■ Task item ■
From top to bottom, print the listing word for word and skip any pictures it contains.

■ Collected material ■
------------------------------------------------------------

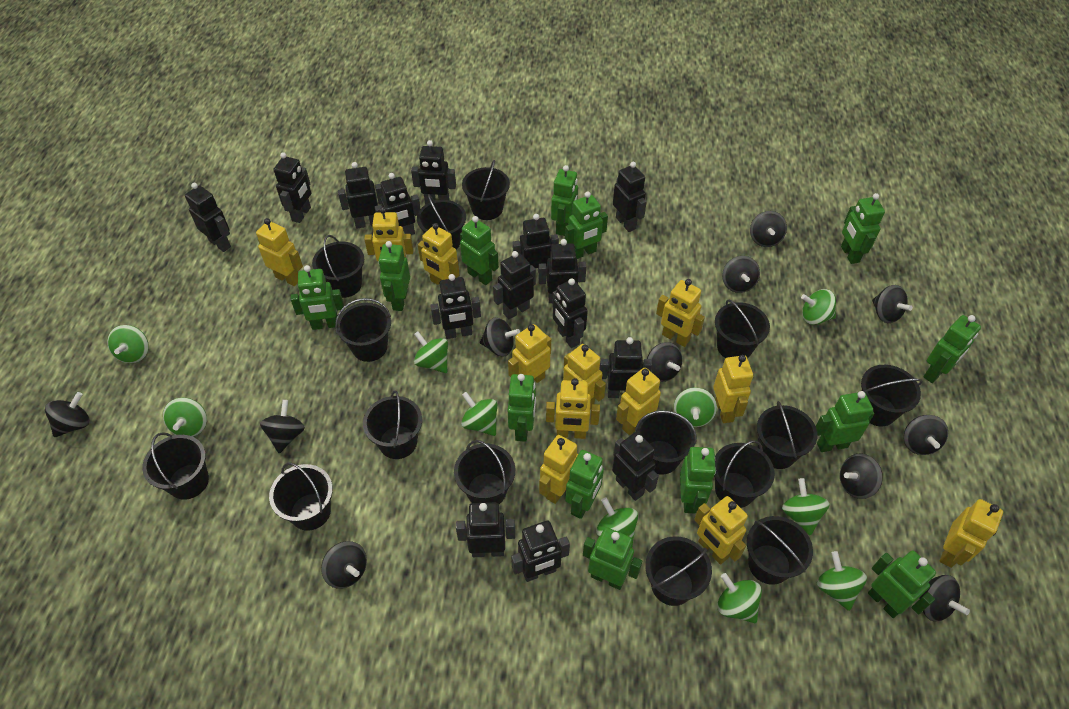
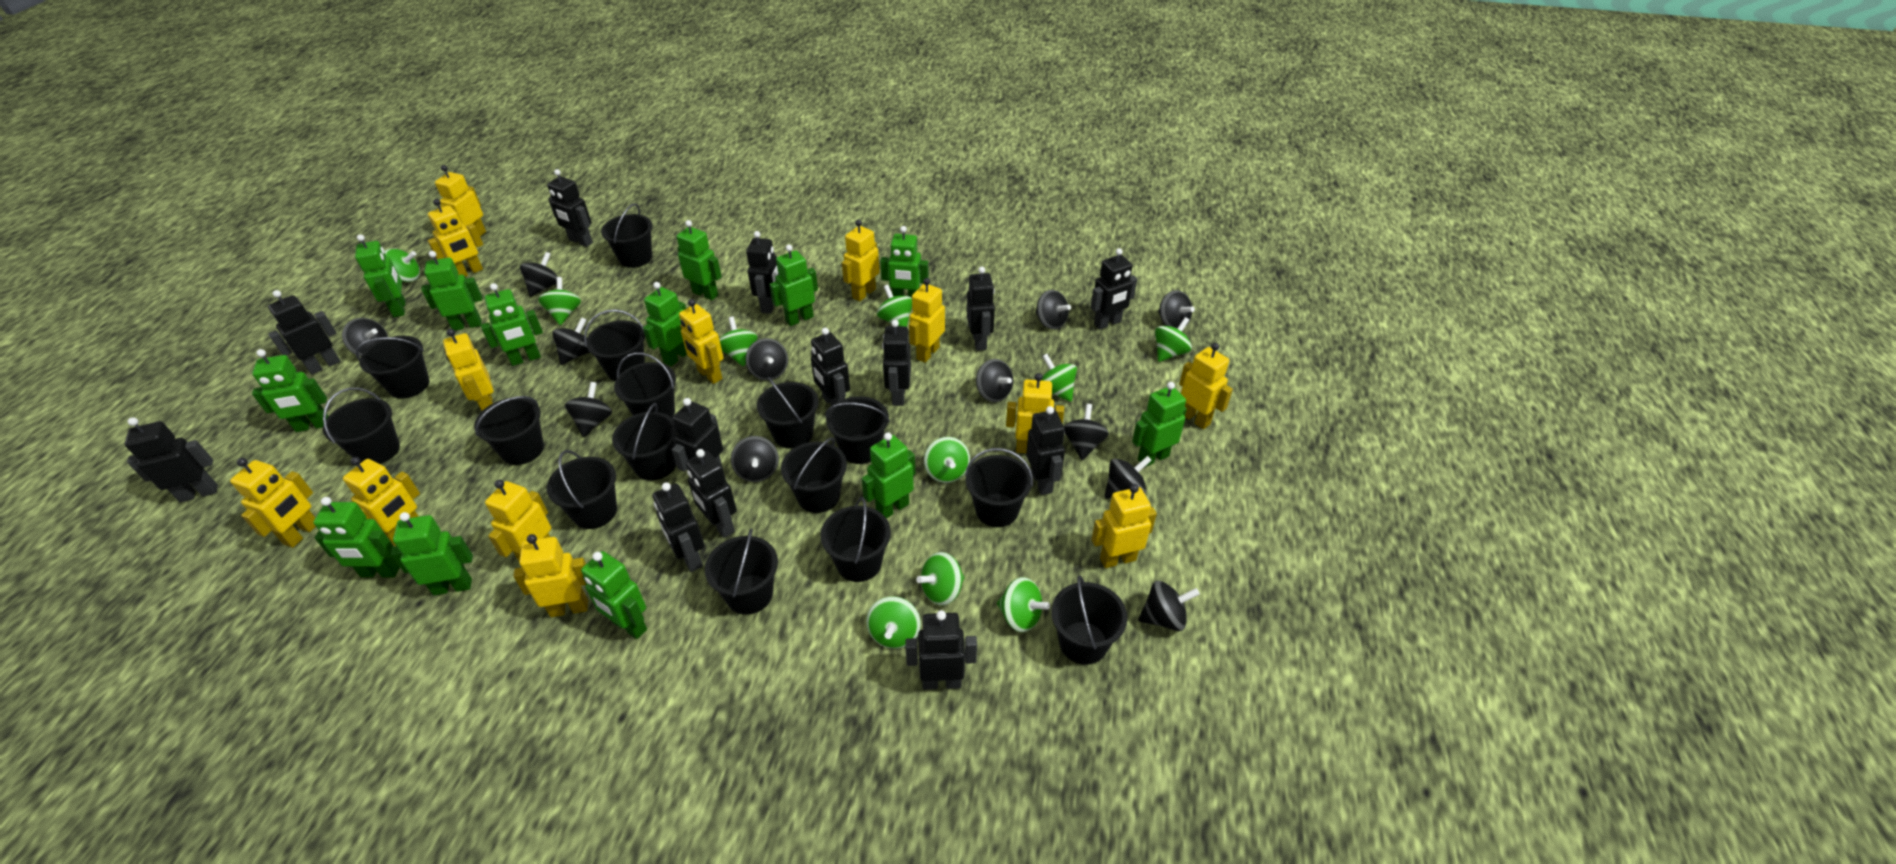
black robot: 15 -> 13
black spinning top: 11 -> 12
yellow robot: 12 -> 13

------------------------------------------------------------

■ Response area ■
black robot: 15 -> 13
black spinning top: 11 -> 12
yellow robot: 12 -> 13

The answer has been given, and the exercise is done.